> **EXERCISE BRIEF**:
Wherever the string "cutting" appears in the listing, copy that line.

[Start of section]

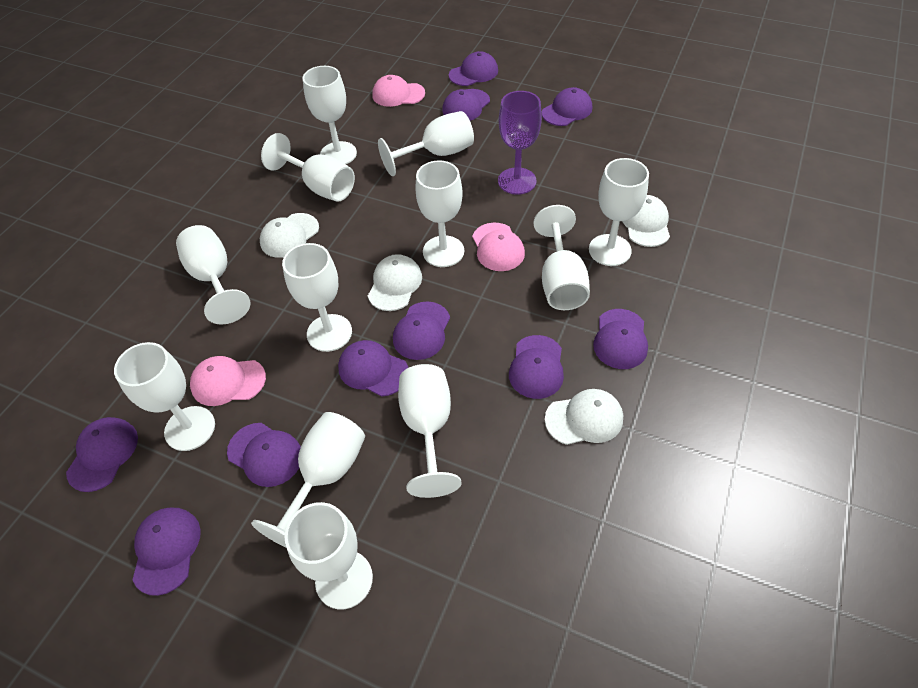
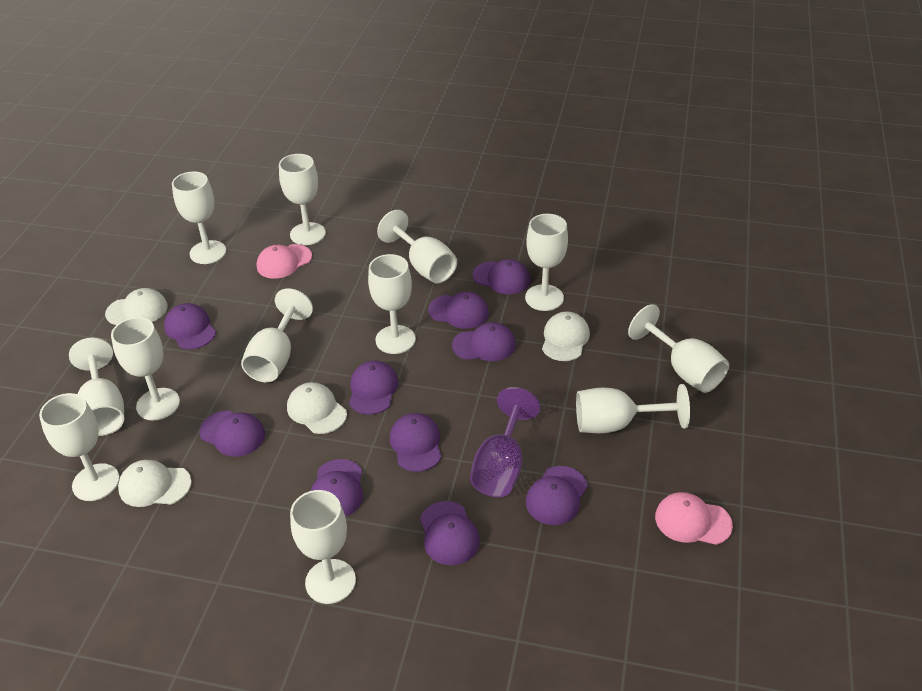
pink cap: 3 -> 2

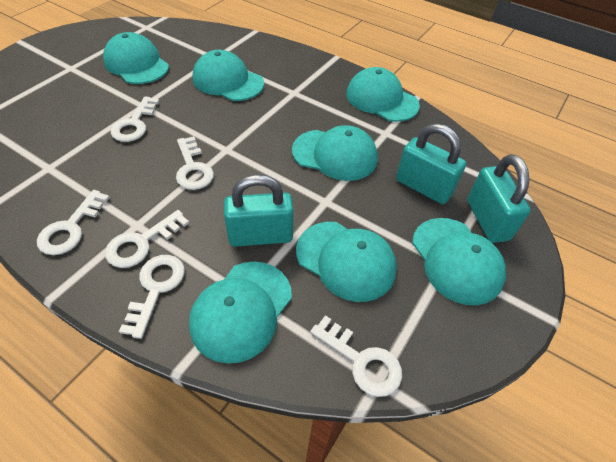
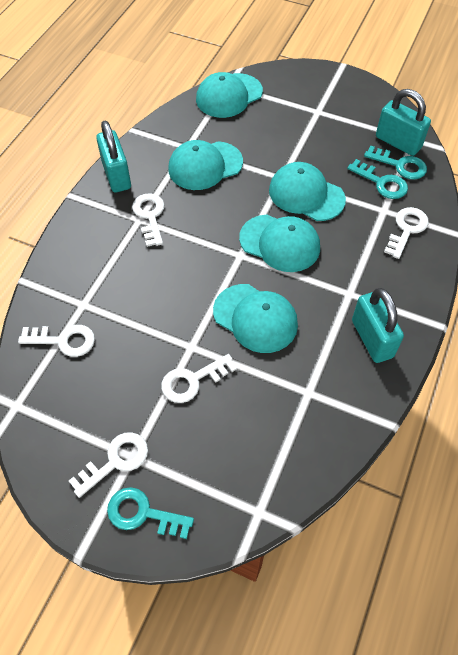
turquoise cap: 7 -> 5
turquoise key: 0 -> 3
white key: 6 -> 5

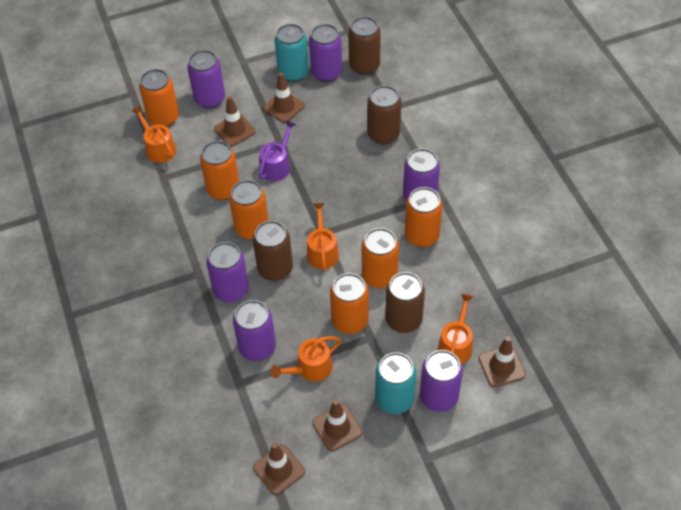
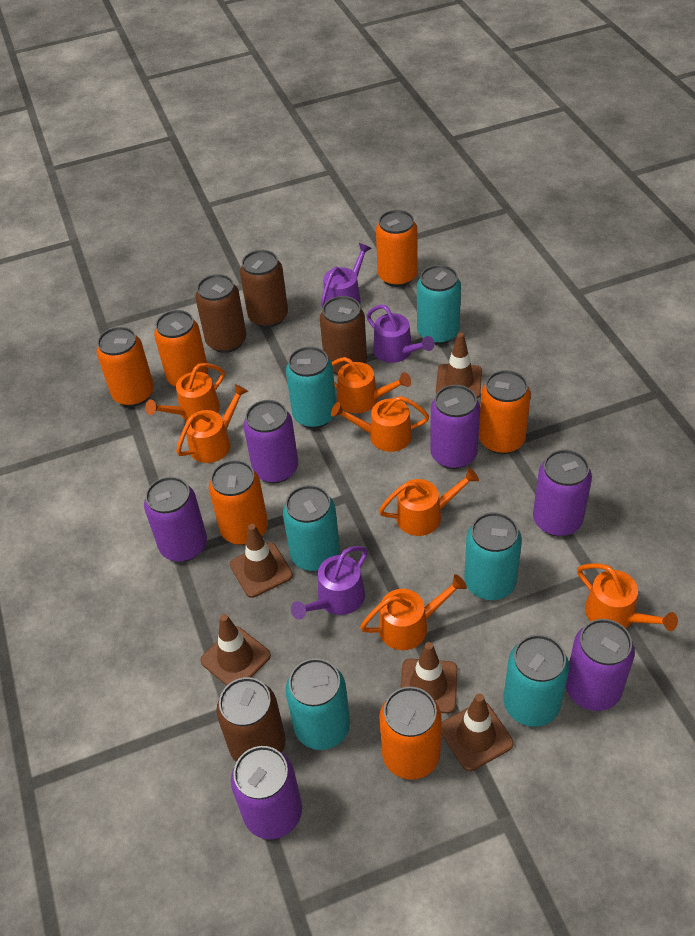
orange watering can: 4 -> 7
purple watering can: 1 -> 3
turquoise can: 2 -> 6

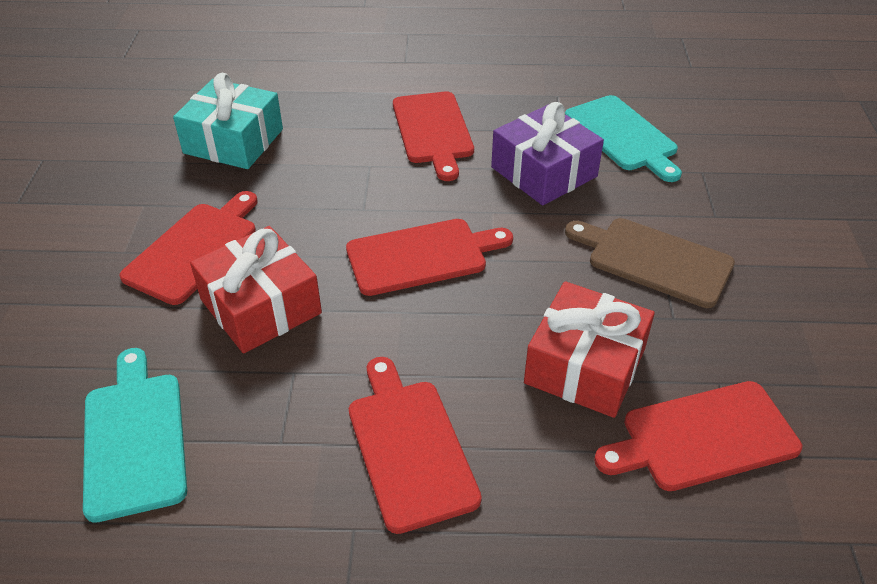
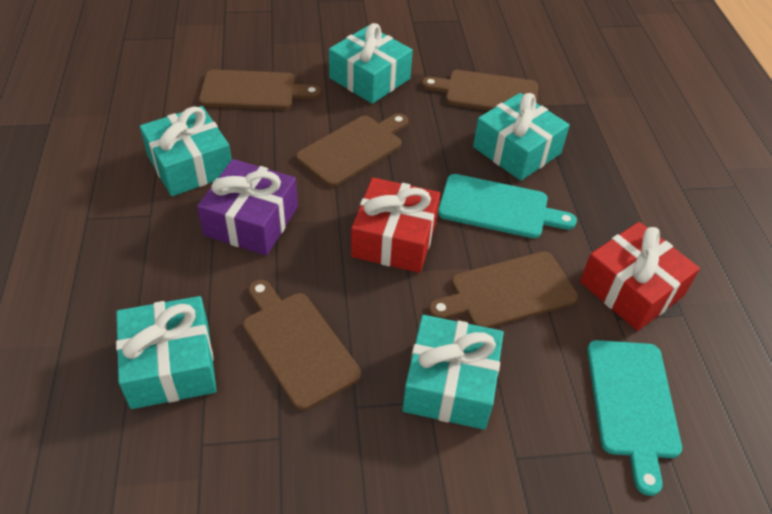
brown cutting board: 1 -> 5
red cutting board: 5 -> 0
turquoise gift: 1 -> 5

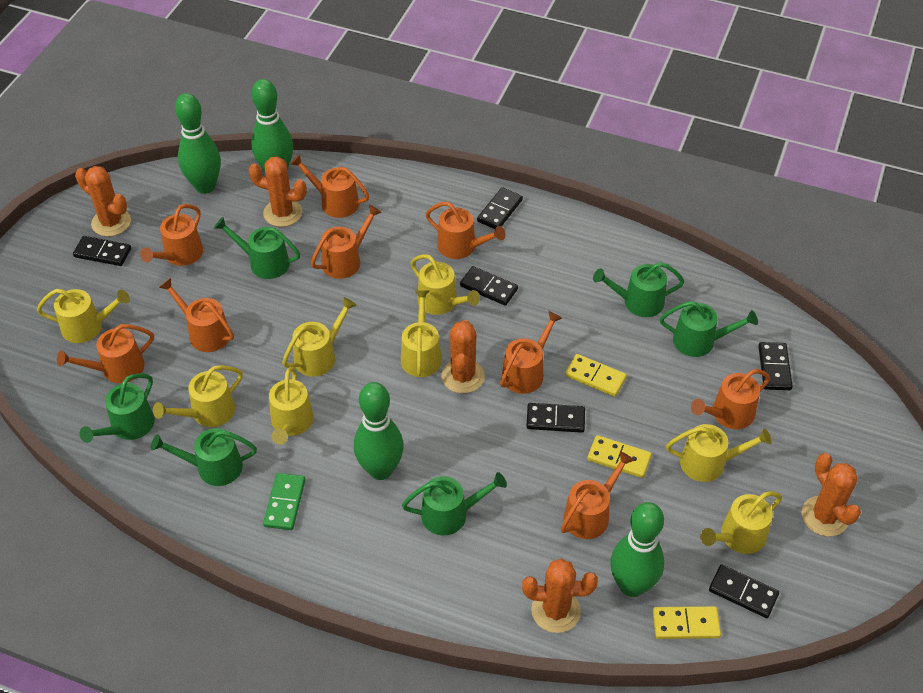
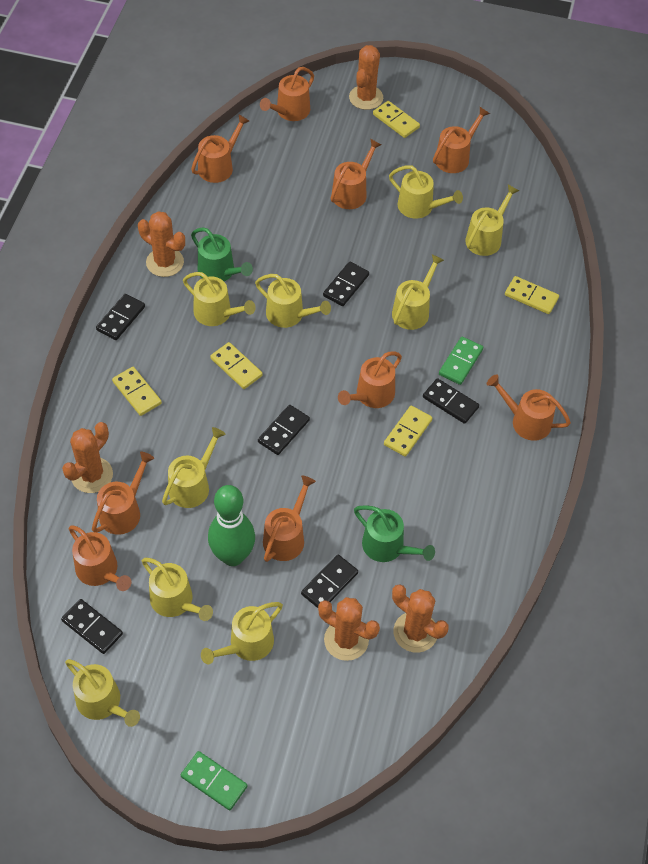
green bowling pin: 4 -> 1
green domino: 1 -> 2
green watering can: 6 -> 2
yellow domino: 3 -> 5
yellow watering can: 8 -> 9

[End of section]

> **ANSWER BOX**:
brown cutting board: 1 -> 5
red cutting board: 5 -> 0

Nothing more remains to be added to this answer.